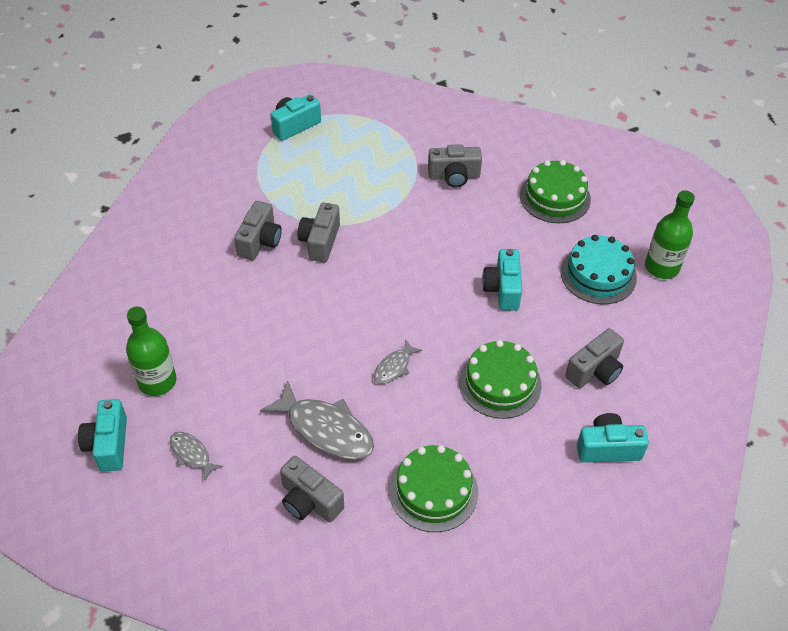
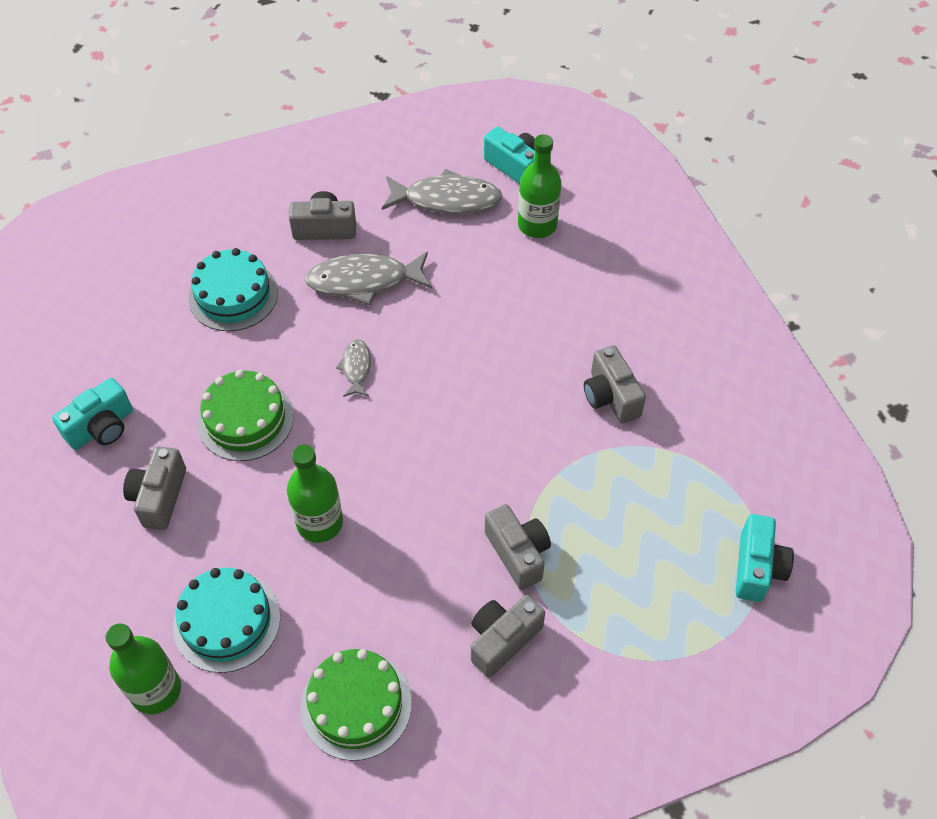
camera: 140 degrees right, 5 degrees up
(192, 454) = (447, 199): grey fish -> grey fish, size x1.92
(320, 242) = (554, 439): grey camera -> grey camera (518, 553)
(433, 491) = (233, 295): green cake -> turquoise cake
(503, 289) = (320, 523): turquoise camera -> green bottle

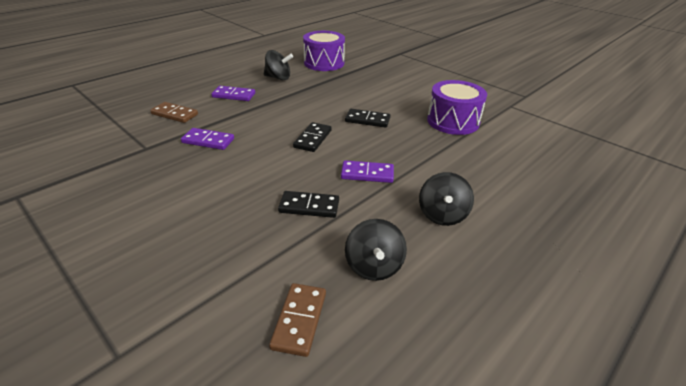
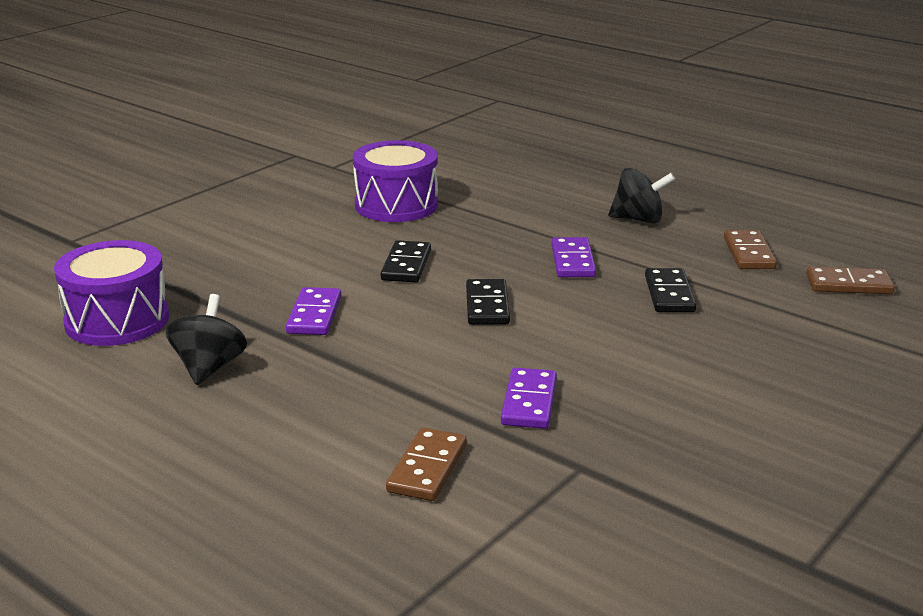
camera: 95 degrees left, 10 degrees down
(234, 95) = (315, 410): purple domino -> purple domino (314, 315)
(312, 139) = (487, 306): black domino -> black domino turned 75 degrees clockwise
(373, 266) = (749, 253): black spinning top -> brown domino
═══
YOUR INSTRUCTIONS
Your task is to retype exactly the lines that run from the line with "(192, 454) = (447, 199): grey" through the last line of the material, with the pictures left out.

SOLUTION FOR THIS TASK
(192, 454) = (447, 199): grey fish -> grey fish, size x1.92
(320, 242) = (554, 439): grey camera -> grey camera (518, 553)
(433, 491) = (233, 295): green cake -> turquoise cake
(503, 289) = (320, 523): turquoise camera -> green bottle

camera: 95 degrees left, 10 degrees down
(234, 95) = (315, 410): purple domino -> purple domino (314, 315)
(312, 139) = (487, 306): black domino -> black domino turned 75 degrees clockwise
(373, 266) = (749, 253): black spinning top -> brown domino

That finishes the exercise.